▸ **WHAT TO DO**
Extract every line of the records that contains the string "major".

◇ ◇ ◇

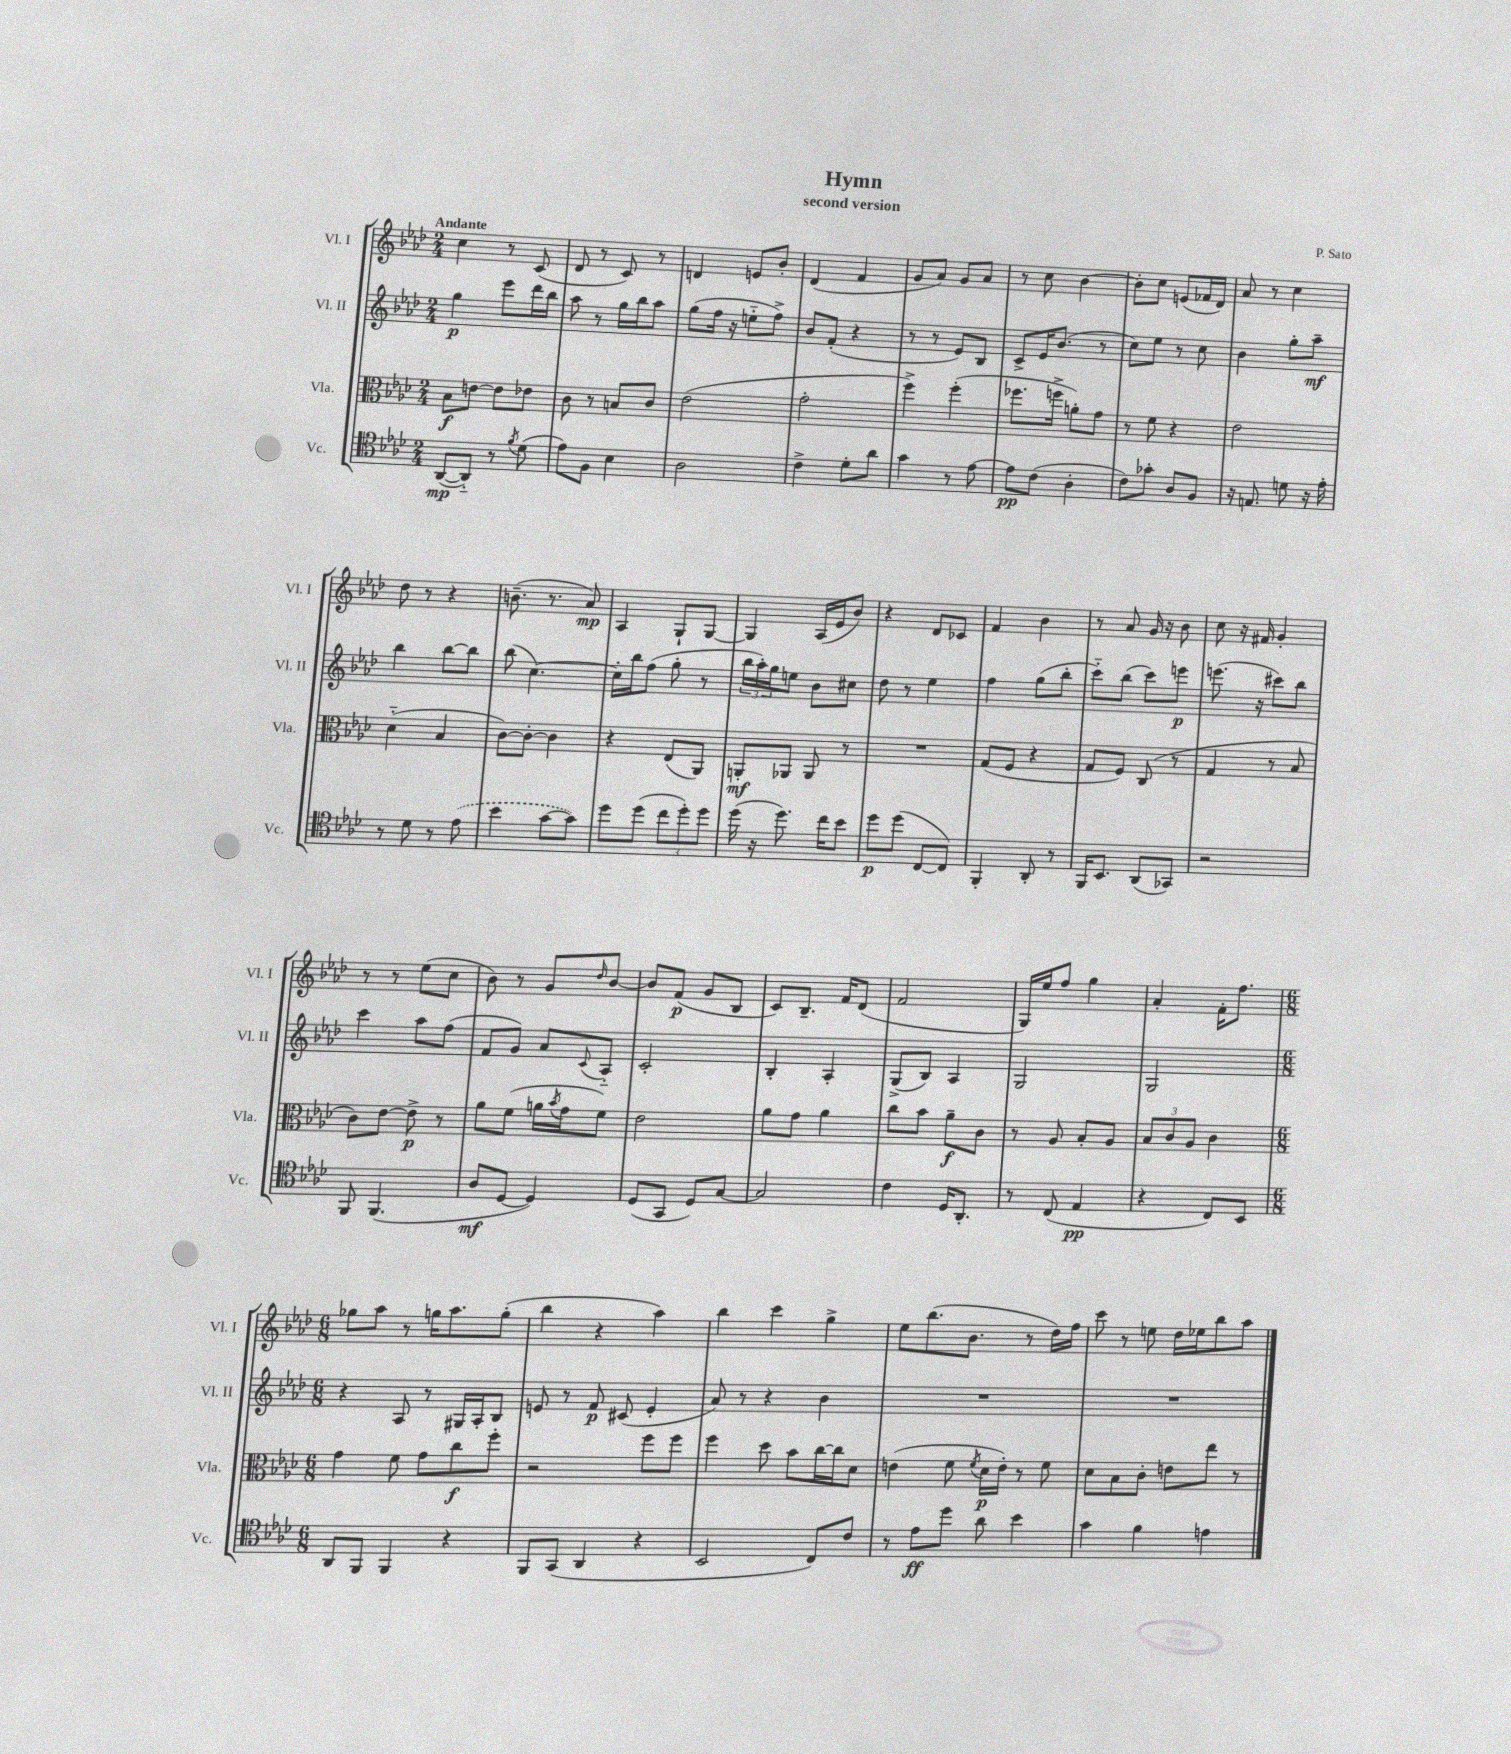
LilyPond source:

\header { title = "Hymn" composer = "P. Sato" subtitle = "second version" }
<<
\new StaffGroup <<
\new Staff = "s0" \with { instrumentName = "Vl. I" shortInstrumentName = "Vl. I" } {
    \clef treble \key aes \major \numericTimeSignature \time 2/4 \tempo "Andante"
    c''4 r8 c'8( |
    des'8 r8 c'8) r8 |
    d'4 e'8 bes'8-. |
    des'4( f'4 |
    g'8 aes'8) g'8 aes'8 |
    r8 c''8 bes'4~ |
    bes'8-. c''8 e'8( fes'16 des'16) |
    aes'8 r8 c''4 |
    des''8 r8 r4 |
    b'8.--( r8. aes'8\mp) |
    aes4 g8-! g8~ |
    g4 aes16( ees'16 bes'8) |
    r4 des'8 ces'8 |
    f'4 bes'4 |
    r8 aes'8 g'16 r16 bes'8 |
    c''8 r16 fis'16 g'4-. |
    r8 r8 ees''8( c''8 |
    bes'8) r8 g'8 \grace { des''16 } bes'8~ |
    bes'8 f'8\p( g'8 bes8 |
    c'8) bes8.-- f'16 des'8( |
    f'2 |
    g16) ees''16 f''8 g''4 |
    aes'4-. f'16-. f''8. |
    \numericTimeSignature \time 6/8 ges''8 aes''8 r8 g''16 aes''8. g''8-.( |
    bes''4 r4 aes''4) |
    bes''4 c'''4 g''4-> |
    ees''8 bes''8.( bes'8. r8 des''16) f''16 |
    c'''8 r8 e''8 des''16 ees''16 bes''8 aes''8 \bar "|." |
}
\new Staff = "s1" \with { instrumentName = "Vl. II" shortInstrumentName = "Vl. II" } {
    \clef treble \key aes \major \numericTimeSignature \time 2/4
    g''4\p ees'''8 des'''16 bes''16 |
    aes''8 r8 g''16 bes''16 aes''8 |
    g''8( f''16 r16 e''8-_ f''8->) |
    bes'8 f'8-.( r4 |
    r8 r8 ees'8) bes8 |
    c'8-> ees'16 bes'8.( r8 |
    c''8) ees''8 r8 c''8 |
    bes'4 g''8-. aes''8--\mf |
    bes''4 bes''8~ bes''8 |
    bes''8( c''4.~) |
    c''16-. bes''16 f''8( g''8-. r8 |
    \tuplet 3/2 { bes''16 aes''16-.) g''16 } e''8 bes'8 cis''8 |
    des''8 r8 ees''4 |
    f''4 g''8( bes''8-. |
    c'''8-_) bes''8( c'''8) e'''8\p |
    e'''8.( r16 cis'''8) bes''8 |
    c'''4 aes''8 f''8( |
    f'8 g'8) aes'8 \appoggiatura { c'8 } aes8-_ |
    c'2-. |
    bes4-. aes4-. |
    g8->( bes8) aes4 |
    g2 |
    g2 |
    \numericTimeSignature \time 6/8 r4 aes8 r8 gis16 aes16-. bes8 |
    e'8 r8 f'8\p cis'8( e'4-. |
    aes'8) r8 r4 bes'4 |
    R2. |
    R2. \bar "|." |
}
\new Staff = "s2" \with { instrumentName = "Vla." shortInstrumentName = "Vla." } {
    \clef alto \key aes \major \numericTimeSignature \time 2/4
    bes8\f e'8~ e'8 ees'8 |
    c'8 r8 b8 c'8 |
    ees'2( |
    g'2-. |
    f''4->) f''4-.( |
    fes''8. f''16-> a'8-.) g'8 |
    r8 f'8 r4 |
    ees'2 |
    des'4-_( bes4 |
    c'8~) c'8~-. c'4 |
    r4 ees8( aes,8) |
    a,8-.\mf aes,8 aes,8 r8 |
    R2 |
    g8( f8 r4 |
    g8 f8) c8( r8 |
    g4 r8 bes8 |
    c'8) ees'8~ ees'8->\p r8 |
    aes'8 f'8( a'16 \acciaccatura { bes'8 } g'16 f'8) |
    ees'2 |
    aes'8 g'8 aes'4 |
    c''8 bes'8 aes'8--\f c'8 |
    r8 aes8 bes8-. aes8 |
    \tuplet 3/2 { bes8 c'8 aes8 } c'4 |
    \numericTimeSignature \time 6/8 g'4 f'8 g'8 c''8\f f''8-. |
    r2 f''8 f''8 |
    f''4 des''8 bes'8 c''16~ c''16 des'8 |
    e'4( f'8 \acciaccatura { f'8 } des'16\p e'16-.) r8 f'8 |
    des'8 bes8 c'8-. e'8 ees''8 r8 \bar "|." |
}
\new Staff = "s3" \with { instrumentName = "Vc." shortInstrumentName = "Vc." } {
    \clef tenor \key aes \major \numericTimeSignature \time 2/4
    aes,8~\mp( aes,8-_) r8 \acciaccatura { f'8 } des'8( |
    ees'8) f8 bes4 |
    aes2 |
    c'4-> des'8-. aes'8 |
    g'4 r8 ees'8~ |
    ees'8\pp c'8( aes4-. |
    c'8) ges'8-. aes8 f8 |
    r16 e8. d'8 r16 ees'16-. |
    r8 des'8 r8 \once \slurDashed ees'8( |
    bes'4 g'8~ g'8) |
    des''8 des''8( \tuplet 3/2 { c''8 des''8-.) des''8 } |
    des''16( r16 des''8.) c''16 bes'8 |
    des''8\p des''8( c8~ c8) |
    f,4-. aes,8-. r8 |
    f,16 bes,8. aes,8( ges,8) |
    r2 |
    f,8 f,4.( |
    aes8\mf des8~ des4) |
    des8( g,8 des8) g8~ |
    g2 |
    c'4 des16 aes,8.-. |
    r8 c8( ees4\pp |
    r4 c8) bes,8 |
    \numericTimeSignature \time 6/8 aes,8 f,8 f,4 r4 |
    f,8 g,8( aes,4 r4 |
    bes,2 c8) c'8 |
    r8 ees'8\ff des''8 aes'8 bes'4 |
    g'4 f'4 e'4 \bar "|." |
}
>>
>>
\layout { \context { \Score \remove "Bar_number_engraver" } }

◇ ◇ ◇

▸ **OUTPUT OF THE EXERCISE**
    \clef treble \key aes \major \numericTimeSignature \time 2/4 \tempo "Andante"
    \clef treble \key aes \major \numericTimeSignature \time 2/4
    \clef alto \key aes \major \numericTimeSignature \time 2/4
    \clef tenor \key aes \major \numericTimeSignature \time 2/4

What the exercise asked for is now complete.